What is required
Lay out every line of the listing below as a numbered list, skipping blank lines. Leave the picture lines out of the answer.

Entries provided

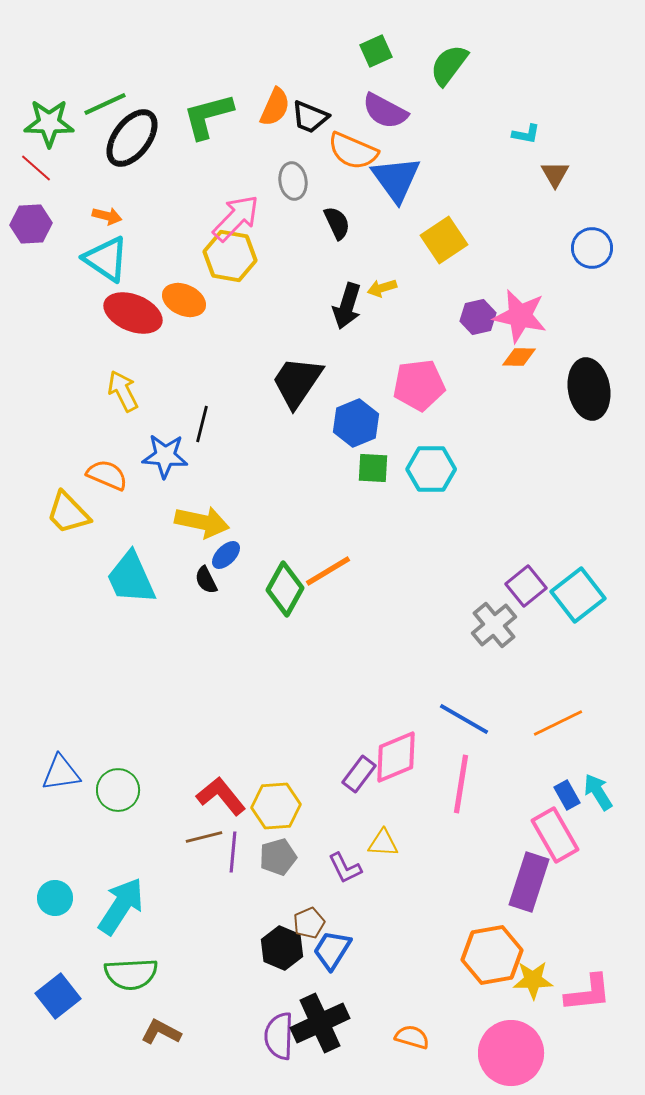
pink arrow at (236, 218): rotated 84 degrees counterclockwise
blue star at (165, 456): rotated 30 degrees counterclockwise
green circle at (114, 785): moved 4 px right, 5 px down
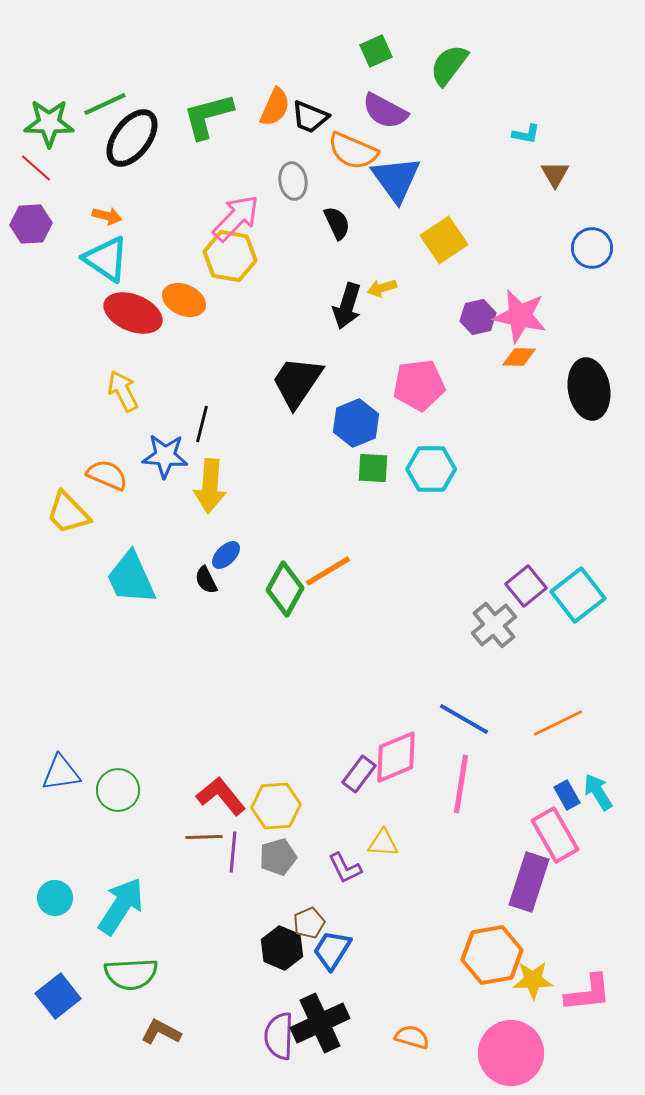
yellow arrow at (202, 522): moved 8 px right, 36 px up; rotated 82 degrees clockwise
brown line at (204, 837): rotated 12 degrees clockwise
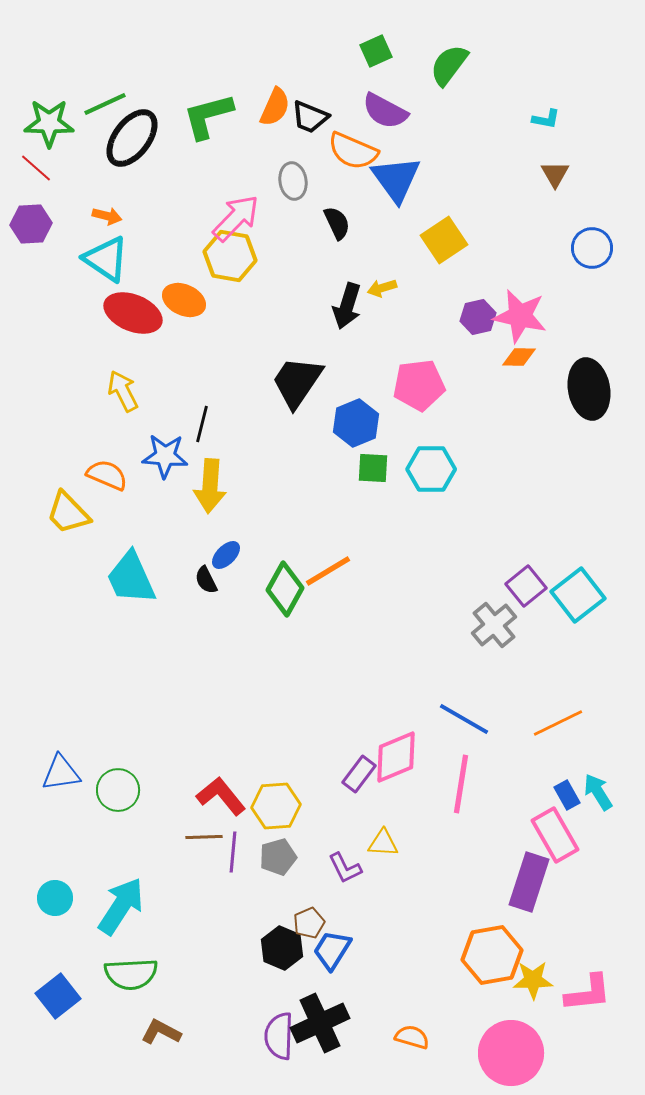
cyan L-shape at (526, 134): moved 20 px right, 15 px up
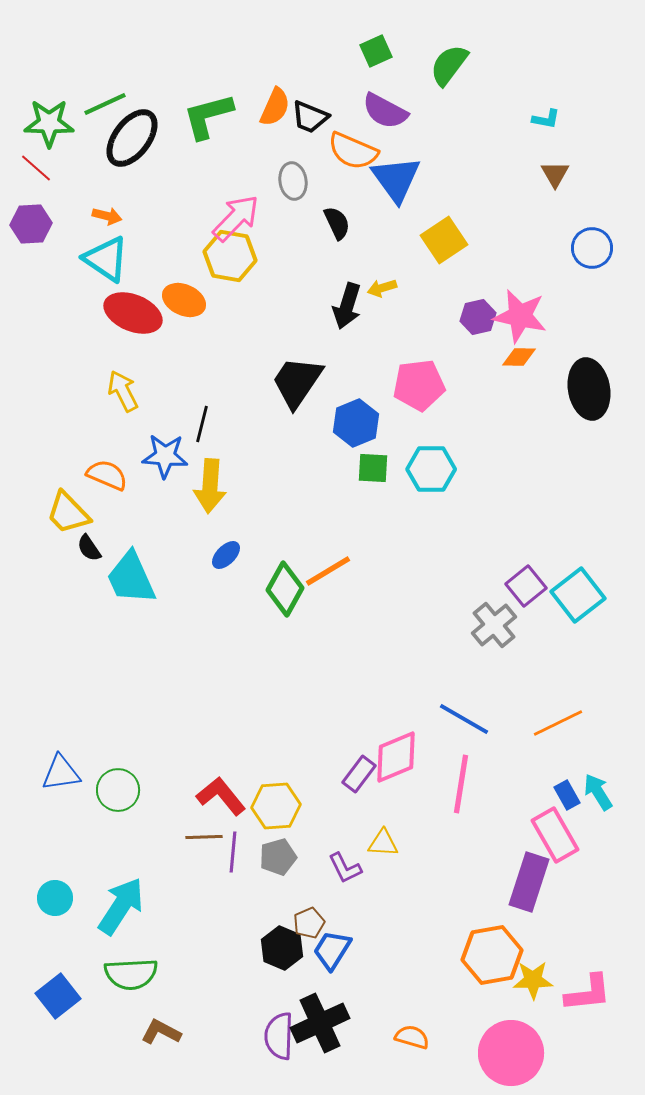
black semicircle at (206, 580): moved 117 px left, 32 px up; rotated 8 degrees counterclockwise
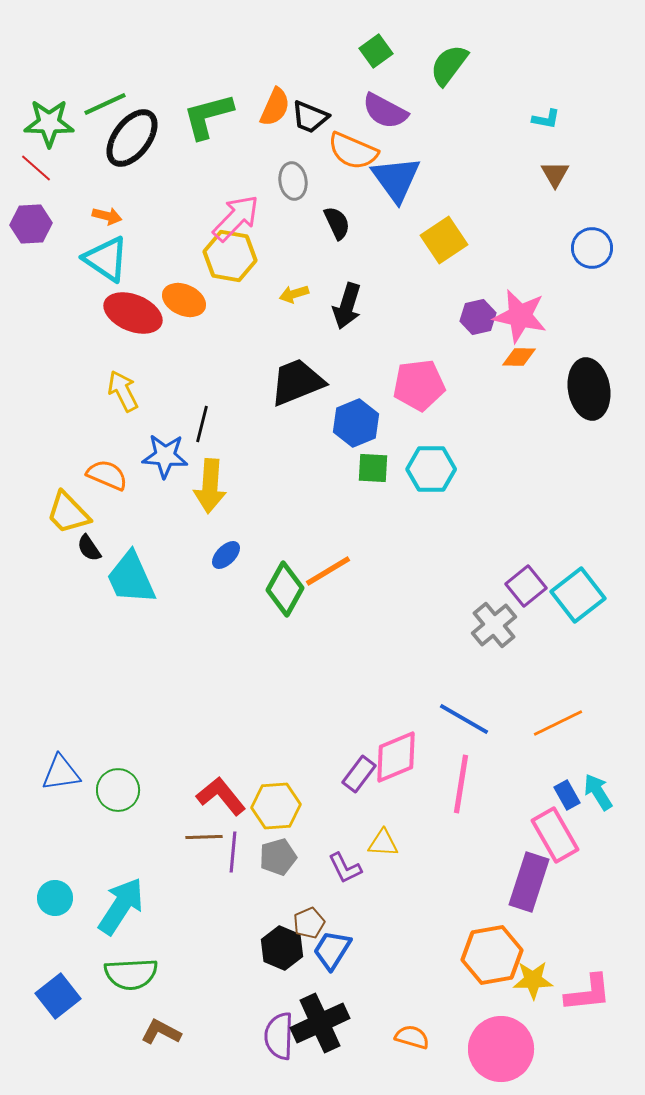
green square at (376, 51): rotated 12 degrees counterclockwise
yellow arrow at (382, 288): moved 88 px left, 6 px down
black trapezoid at (297, 382): rotated 34 degrees clockwise
pink circle at (511, 1053): moved 10 px left, 4 px up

Answer
1. pink arrow at (236, 218): rotated 84 degrees counterclockwise
2. blue star at (165, 456): rotated 30 degrees counterclockwise
3. green circle at (114, 785): moved 4 px right, 5 px down
4. yellow arrow at (202, 522): moved 8 px right, 36 px up; rotated 82 degrees clockwise
5. brown line at (204, 837): rotated 12 degrees clockwise
6. cyan L-shape at (526, 134): moved 20 px right, 15 px up
7. black semicircle at (206, 580): moved 117 px left, 32 px up; rotated 8 degrees counterclockwise
8. green square at (376, 51): rotated 12 degrees counterclockwise
9. yellow arrow at (382, 288): moved 88 px left, 6 px down
10. black trapezoid at (297, 382): rotated 34 degrees clockwise
11. pink circle at (511, 1053): moved 10 px left, 4 px up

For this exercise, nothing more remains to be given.